(Collected data)
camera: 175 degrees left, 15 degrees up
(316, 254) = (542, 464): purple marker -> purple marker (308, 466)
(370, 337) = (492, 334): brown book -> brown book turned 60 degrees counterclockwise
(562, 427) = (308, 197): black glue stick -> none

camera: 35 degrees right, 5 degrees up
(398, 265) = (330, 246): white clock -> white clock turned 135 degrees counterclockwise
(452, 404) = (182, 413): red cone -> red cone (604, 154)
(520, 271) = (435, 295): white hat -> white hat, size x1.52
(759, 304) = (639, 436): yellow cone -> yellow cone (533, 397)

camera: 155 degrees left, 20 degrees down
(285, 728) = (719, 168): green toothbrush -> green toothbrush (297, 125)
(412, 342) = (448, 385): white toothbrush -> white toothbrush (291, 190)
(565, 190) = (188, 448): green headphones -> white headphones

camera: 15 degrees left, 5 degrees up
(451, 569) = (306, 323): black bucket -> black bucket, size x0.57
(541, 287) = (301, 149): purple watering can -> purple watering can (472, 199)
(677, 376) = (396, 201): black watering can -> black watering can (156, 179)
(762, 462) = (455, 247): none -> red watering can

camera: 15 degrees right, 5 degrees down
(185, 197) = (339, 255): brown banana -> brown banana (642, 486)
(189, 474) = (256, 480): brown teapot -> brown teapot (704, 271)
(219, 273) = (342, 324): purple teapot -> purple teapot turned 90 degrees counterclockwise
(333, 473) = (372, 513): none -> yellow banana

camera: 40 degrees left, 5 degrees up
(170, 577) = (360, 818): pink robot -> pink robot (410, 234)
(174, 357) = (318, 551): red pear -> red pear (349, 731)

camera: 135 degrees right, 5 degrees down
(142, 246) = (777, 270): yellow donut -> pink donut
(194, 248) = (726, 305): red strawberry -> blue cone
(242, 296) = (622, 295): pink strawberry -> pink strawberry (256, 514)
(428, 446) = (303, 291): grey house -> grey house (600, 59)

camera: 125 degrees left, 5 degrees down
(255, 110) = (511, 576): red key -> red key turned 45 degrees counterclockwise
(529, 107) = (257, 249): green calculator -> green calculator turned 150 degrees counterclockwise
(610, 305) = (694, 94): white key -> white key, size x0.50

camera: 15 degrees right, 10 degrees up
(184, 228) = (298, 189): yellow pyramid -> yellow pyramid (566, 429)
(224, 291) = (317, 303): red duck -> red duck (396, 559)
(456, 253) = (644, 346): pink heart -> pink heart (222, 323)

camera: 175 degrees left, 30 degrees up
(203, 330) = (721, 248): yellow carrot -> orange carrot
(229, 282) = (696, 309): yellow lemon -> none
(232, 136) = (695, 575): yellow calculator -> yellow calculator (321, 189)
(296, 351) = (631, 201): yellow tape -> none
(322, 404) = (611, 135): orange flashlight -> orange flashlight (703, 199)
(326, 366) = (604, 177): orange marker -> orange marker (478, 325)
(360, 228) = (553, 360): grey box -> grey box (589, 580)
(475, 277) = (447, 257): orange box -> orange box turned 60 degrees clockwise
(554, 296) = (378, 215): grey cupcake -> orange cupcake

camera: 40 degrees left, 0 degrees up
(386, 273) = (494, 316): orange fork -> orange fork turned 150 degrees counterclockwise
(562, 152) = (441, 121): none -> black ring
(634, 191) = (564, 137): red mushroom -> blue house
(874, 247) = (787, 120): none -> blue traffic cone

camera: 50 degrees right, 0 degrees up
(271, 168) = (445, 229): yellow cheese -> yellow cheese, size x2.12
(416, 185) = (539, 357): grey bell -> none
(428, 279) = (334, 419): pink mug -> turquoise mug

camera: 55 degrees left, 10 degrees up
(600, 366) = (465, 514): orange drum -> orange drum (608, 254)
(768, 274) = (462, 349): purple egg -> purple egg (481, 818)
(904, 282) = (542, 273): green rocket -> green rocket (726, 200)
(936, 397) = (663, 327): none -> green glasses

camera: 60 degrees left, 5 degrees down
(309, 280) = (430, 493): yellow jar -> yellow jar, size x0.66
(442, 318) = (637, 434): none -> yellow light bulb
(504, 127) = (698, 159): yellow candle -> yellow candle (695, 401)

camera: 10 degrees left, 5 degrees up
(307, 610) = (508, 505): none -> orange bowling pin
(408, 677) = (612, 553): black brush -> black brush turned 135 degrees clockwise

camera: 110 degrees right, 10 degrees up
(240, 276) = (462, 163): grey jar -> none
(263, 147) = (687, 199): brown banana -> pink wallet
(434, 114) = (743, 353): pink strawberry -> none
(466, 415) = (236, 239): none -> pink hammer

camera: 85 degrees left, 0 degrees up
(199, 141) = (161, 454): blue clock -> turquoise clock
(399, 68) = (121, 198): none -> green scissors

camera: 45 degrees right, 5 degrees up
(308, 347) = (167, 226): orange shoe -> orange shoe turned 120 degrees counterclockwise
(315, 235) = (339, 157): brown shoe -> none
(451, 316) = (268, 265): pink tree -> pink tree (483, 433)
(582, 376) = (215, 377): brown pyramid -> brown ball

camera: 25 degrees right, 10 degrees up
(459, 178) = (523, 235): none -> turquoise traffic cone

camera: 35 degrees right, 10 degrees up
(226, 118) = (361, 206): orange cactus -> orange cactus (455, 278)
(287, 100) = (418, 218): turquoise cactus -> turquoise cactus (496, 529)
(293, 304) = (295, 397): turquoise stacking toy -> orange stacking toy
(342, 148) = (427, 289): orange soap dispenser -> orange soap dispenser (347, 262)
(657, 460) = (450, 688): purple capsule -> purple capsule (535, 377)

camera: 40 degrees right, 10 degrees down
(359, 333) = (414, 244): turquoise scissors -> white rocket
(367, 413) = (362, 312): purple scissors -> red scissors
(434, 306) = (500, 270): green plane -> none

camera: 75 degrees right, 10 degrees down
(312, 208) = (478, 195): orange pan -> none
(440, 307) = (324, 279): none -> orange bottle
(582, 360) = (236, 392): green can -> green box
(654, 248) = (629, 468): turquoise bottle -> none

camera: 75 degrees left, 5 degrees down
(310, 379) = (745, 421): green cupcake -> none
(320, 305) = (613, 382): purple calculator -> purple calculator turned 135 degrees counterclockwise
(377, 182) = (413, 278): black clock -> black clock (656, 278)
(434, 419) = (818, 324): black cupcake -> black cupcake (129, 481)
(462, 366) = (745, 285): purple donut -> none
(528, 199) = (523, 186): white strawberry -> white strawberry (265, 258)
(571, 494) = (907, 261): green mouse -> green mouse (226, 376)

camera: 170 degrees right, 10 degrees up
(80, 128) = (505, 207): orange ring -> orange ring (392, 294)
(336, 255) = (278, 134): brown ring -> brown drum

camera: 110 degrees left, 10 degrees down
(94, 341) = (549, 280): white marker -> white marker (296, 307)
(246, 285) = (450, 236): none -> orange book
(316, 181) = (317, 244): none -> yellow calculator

■ **Try it**
Collect every line above that contains the word "donut".

■ **Written solution**
(142, 246) = (777, 270): yellow donut -> pink donut
(462, 366) = (745, 285): purple donut -> none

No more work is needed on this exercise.